## GIVEN EXERCISE
Select, from the material below, each line with "list" in it.

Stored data
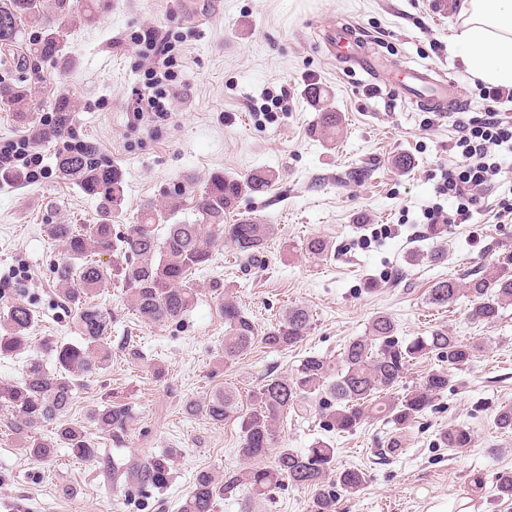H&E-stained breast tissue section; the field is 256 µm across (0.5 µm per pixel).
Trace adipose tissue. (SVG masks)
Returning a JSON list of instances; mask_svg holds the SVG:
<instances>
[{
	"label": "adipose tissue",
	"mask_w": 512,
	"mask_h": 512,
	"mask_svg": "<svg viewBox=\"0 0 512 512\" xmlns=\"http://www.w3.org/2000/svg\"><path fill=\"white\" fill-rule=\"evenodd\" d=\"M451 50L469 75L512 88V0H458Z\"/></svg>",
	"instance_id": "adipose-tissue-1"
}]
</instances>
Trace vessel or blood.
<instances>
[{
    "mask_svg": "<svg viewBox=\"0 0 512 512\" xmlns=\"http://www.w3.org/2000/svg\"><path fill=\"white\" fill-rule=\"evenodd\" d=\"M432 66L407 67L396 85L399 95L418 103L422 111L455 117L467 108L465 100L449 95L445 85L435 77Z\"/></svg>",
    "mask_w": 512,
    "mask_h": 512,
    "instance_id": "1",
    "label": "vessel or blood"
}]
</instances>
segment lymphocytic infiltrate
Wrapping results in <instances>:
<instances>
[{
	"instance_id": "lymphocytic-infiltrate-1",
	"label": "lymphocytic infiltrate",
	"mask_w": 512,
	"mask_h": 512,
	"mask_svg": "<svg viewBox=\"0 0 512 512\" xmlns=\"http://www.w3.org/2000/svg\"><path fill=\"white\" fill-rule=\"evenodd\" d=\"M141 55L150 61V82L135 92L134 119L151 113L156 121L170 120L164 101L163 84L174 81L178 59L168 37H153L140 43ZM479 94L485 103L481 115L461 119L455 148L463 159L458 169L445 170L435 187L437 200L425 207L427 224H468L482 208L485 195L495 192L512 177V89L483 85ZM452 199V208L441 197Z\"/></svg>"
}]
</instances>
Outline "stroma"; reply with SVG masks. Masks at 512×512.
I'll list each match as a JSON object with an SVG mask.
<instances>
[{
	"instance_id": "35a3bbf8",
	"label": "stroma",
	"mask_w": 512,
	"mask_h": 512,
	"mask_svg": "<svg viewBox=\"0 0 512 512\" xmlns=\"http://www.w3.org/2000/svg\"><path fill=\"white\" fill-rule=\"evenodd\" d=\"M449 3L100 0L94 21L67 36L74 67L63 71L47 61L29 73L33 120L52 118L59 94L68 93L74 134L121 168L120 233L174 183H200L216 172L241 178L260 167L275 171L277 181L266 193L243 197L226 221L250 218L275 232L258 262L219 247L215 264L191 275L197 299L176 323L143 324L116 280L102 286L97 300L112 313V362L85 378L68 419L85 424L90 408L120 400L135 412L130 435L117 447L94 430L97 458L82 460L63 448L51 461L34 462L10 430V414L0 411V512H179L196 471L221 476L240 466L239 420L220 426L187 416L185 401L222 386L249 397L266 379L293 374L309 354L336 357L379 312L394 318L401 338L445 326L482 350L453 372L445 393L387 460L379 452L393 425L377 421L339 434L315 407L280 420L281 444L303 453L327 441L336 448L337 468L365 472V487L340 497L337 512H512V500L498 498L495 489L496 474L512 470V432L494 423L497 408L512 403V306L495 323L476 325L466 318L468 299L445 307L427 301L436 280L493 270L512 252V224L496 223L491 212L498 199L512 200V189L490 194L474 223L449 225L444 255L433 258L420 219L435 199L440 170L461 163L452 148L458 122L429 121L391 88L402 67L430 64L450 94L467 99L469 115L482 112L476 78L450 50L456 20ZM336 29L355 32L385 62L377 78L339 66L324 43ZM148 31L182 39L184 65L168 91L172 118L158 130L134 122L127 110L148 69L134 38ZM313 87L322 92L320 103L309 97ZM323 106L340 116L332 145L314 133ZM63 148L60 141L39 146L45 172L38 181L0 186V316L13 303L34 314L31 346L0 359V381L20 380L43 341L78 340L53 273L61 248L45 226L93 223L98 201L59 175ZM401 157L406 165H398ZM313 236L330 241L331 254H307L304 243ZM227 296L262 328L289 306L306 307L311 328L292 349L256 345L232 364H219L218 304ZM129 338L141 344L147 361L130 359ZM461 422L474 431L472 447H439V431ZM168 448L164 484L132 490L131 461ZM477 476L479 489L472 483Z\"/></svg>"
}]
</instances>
---
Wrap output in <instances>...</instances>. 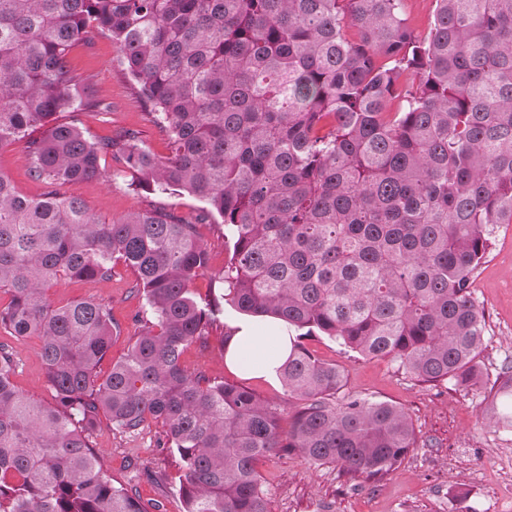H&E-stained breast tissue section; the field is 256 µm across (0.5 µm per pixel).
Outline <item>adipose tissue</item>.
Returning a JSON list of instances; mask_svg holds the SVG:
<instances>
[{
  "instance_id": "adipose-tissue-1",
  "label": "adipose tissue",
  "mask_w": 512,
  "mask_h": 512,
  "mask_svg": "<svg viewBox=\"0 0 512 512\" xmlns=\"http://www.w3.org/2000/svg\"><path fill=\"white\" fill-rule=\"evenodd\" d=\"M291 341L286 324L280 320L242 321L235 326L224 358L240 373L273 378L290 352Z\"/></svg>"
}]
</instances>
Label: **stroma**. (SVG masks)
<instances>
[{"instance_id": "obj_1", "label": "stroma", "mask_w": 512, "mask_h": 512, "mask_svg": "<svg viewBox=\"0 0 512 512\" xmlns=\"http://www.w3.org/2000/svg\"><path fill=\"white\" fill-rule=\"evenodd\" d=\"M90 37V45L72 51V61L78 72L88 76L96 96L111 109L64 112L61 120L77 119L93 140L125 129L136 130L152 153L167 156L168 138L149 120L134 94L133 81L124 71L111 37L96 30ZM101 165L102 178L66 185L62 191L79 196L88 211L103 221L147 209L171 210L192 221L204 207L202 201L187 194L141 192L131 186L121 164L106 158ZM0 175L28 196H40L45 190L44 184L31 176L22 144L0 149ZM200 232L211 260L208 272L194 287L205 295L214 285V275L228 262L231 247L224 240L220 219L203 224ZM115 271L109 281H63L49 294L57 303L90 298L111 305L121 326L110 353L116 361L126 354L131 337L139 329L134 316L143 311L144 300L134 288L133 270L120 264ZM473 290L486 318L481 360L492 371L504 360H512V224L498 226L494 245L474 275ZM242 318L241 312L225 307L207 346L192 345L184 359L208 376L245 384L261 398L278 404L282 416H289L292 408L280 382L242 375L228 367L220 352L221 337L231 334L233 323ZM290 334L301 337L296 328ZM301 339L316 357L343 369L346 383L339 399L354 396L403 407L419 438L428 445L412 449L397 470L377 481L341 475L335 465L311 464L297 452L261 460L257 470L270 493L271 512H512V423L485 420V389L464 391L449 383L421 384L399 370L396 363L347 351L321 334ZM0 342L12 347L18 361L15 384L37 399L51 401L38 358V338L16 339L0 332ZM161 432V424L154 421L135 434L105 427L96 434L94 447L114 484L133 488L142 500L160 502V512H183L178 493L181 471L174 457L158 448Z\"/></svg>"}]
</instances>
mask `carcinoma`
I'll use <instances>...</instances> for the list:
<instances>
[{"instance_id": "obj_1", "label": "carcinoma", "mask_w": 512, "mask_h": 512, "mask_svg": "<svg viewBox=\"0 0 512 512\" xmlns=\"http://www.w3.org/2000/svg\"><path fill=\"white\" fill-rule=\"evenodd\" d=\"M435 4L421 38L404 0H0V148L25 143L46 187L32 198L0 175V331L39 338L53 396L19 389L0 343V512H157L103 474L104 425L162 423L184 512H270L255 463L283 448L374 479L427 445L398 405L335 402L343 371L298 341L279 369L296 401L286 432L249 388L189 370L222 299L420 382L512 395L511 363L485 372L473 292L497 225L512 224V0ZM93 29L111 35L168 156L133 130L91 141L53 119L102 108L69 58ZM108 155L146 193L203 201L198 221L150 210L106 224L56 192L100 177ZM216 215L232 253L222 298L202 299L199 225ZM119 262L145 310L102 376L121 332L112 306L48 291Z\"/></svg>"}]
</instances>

## ANSWER
Returning a JSON list of instances; mask_svg holds the SVG:
I'll list each match as a JSON object with an SVG mask.
Returning a JSON list of instances; mask_svg holds the SVG:
I'll use <instances>...</instances> for the list:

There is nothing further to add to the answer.